* **Your task**: Copy every line that holds the string "DIGITS" from the data below.

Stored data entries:

• • • •

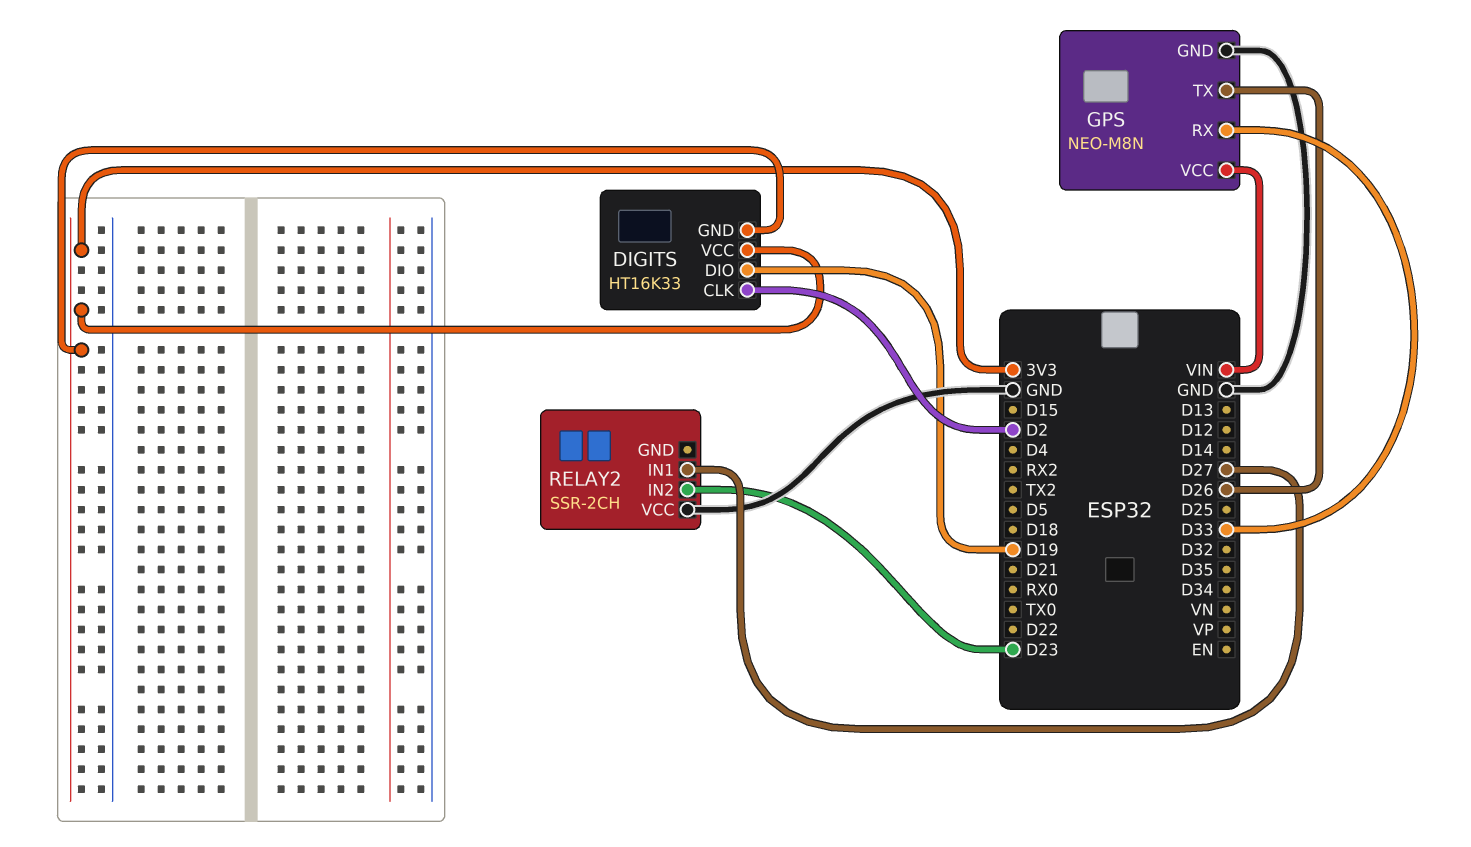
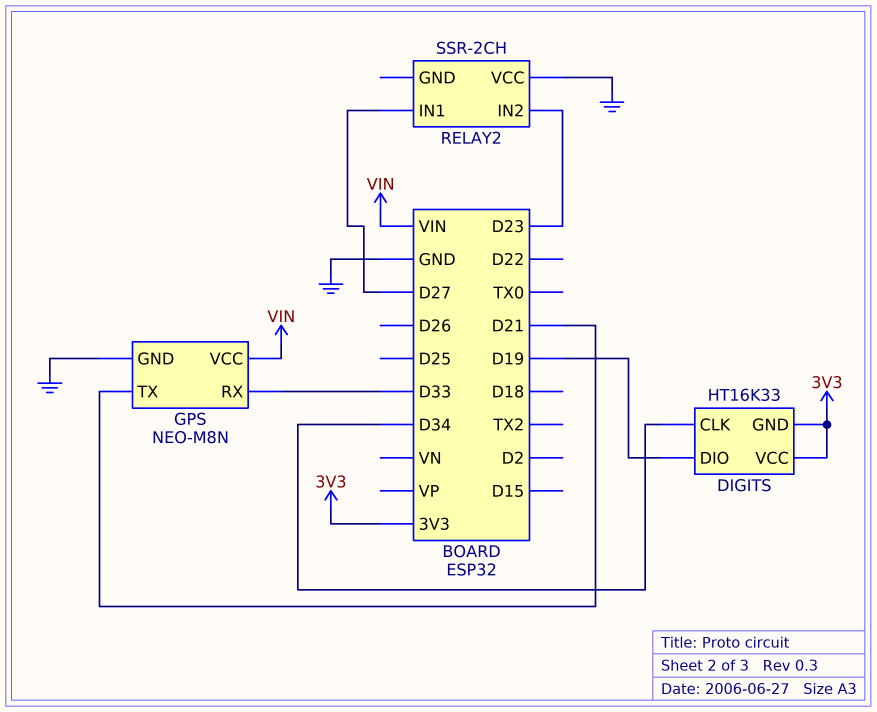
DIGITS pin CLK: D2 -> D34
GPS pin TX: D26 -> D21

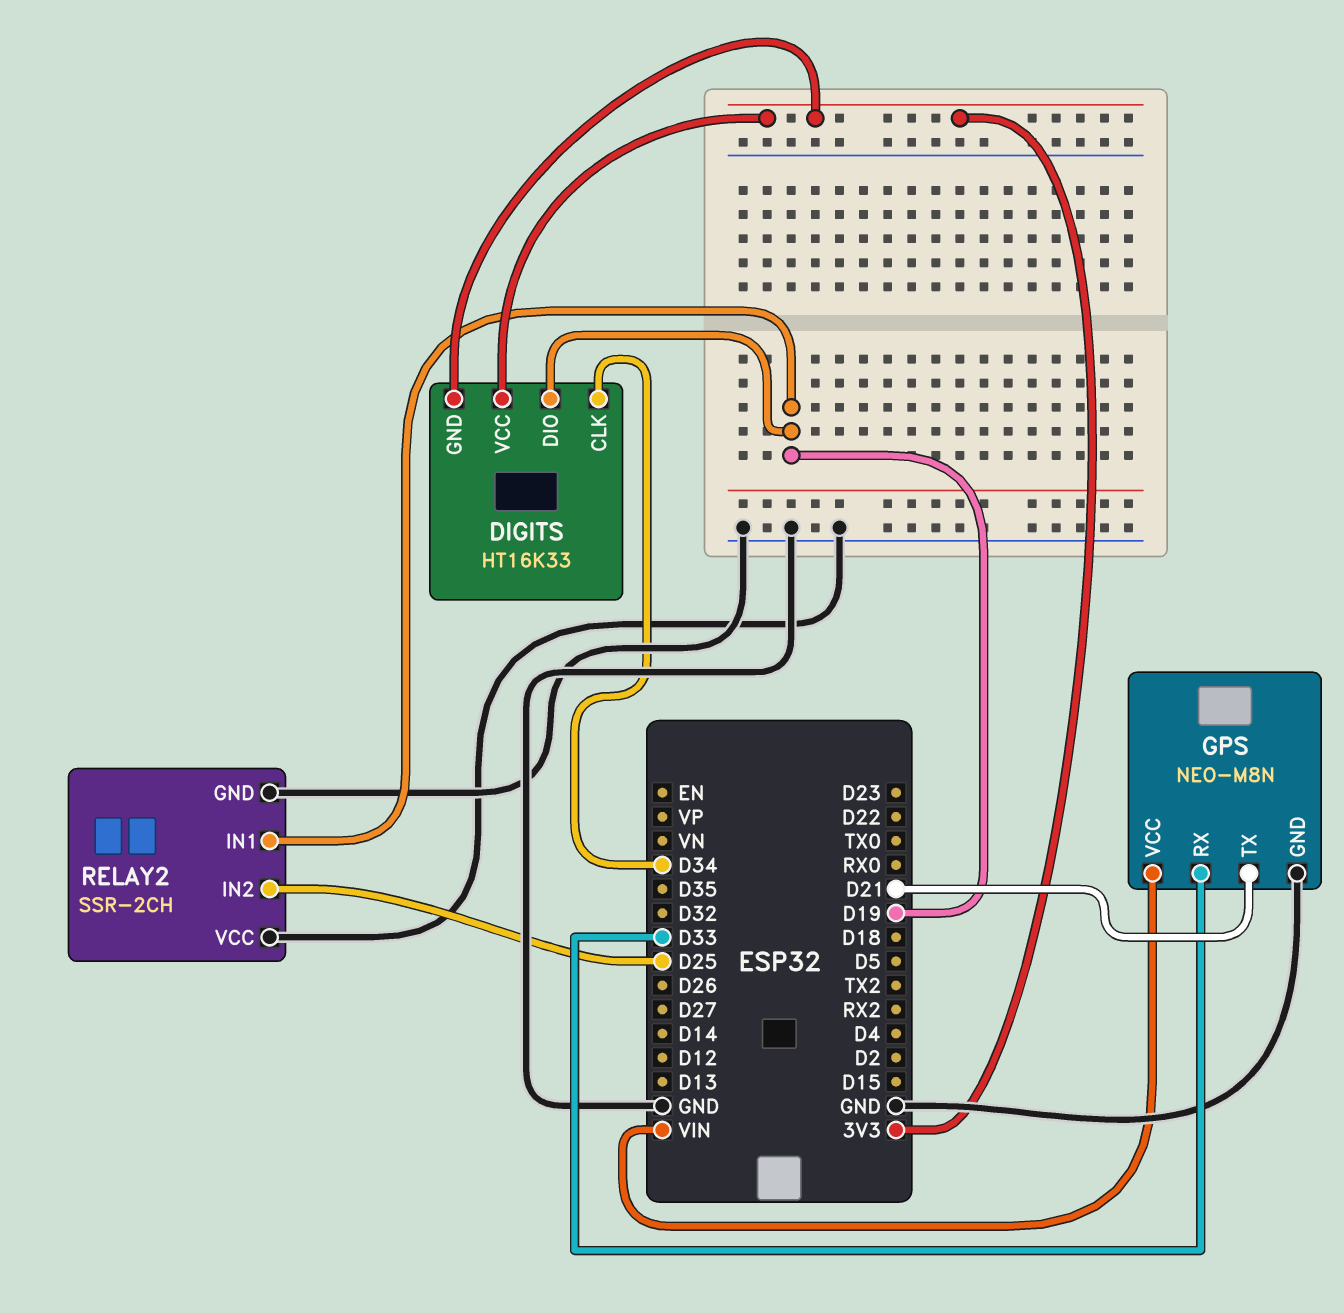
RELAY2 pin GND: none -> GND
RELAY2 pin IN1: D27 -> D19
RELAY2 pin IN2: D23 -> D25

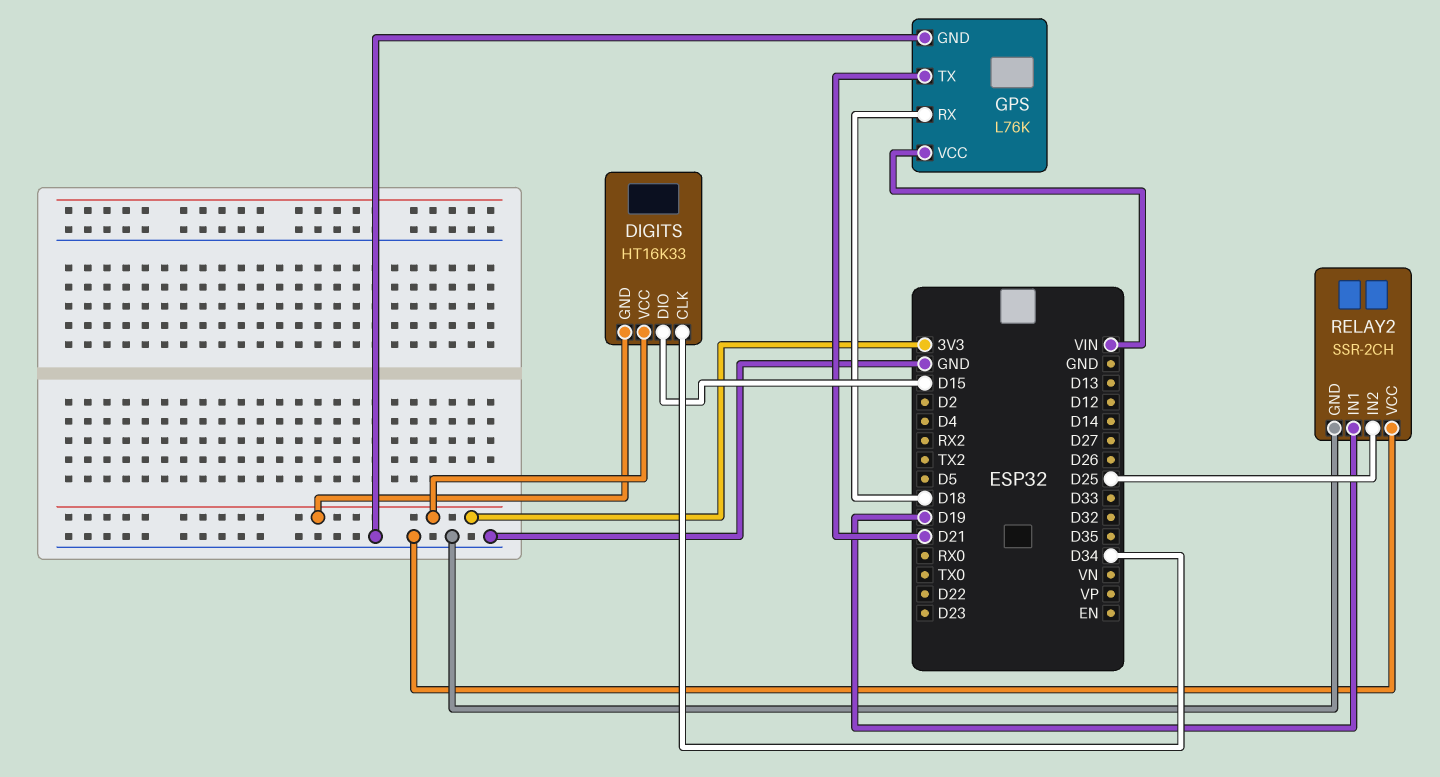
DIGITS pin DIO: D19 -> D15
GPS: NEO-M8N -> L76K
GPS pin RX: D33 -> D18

• • • •

* **Task response**:
DIGITS pin CLK: D2 -> D34
DIGITS pin DIO: D19 -> D15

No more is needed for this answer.